**Source material:**
=======

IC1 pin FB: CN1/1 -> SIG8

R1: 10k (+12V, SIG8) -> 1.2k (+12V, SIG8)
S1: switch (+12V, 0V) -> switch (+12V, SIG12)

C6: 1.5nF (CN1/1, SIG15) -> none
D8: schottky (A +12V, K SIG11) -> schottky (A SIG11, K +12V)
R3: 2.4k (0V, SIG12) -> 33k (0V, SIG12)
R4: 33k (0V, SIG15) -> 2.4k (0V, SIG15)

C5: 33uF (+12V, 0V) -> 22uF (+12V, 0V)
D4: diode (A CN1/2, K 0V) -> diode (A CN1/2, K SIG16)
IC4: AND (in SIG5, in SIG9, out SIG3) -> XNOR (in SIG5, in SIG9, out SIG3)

=======

**Exercise goal:** An exact copy of every entry is what is needed here.

**Written response:**
IC1 pin FB: CN1/1 -> SIG8

R1: 10k (+12V, SIG8) -> 1.2k (+12V, SIG8)
S1: switch (+12V, 0V) -> switch (+12V, SIG12)

C6: 1.5nF (CN1/1, SIG15) -> none
D8: schottky (A +12V, K SIG11) -> schottky (A SIG11, K +12V)
R3: 2.4k (0V, SIG12) -> 33k (0V, SIG12)
R4: 33k (0V, SIG15) -> 2.4k (0V, SIG15)

C5: 33uF (+12V, 0V) -> 22uF (+12V, 0V)
D4: diode (A CN1/2, K 0V) -> diode (A CN1/2, K SIG16)
IC4: AND (in SIG5, in SIG9, out SIG3) -> XNOR (in SIG5, in SIG9, out SIG3)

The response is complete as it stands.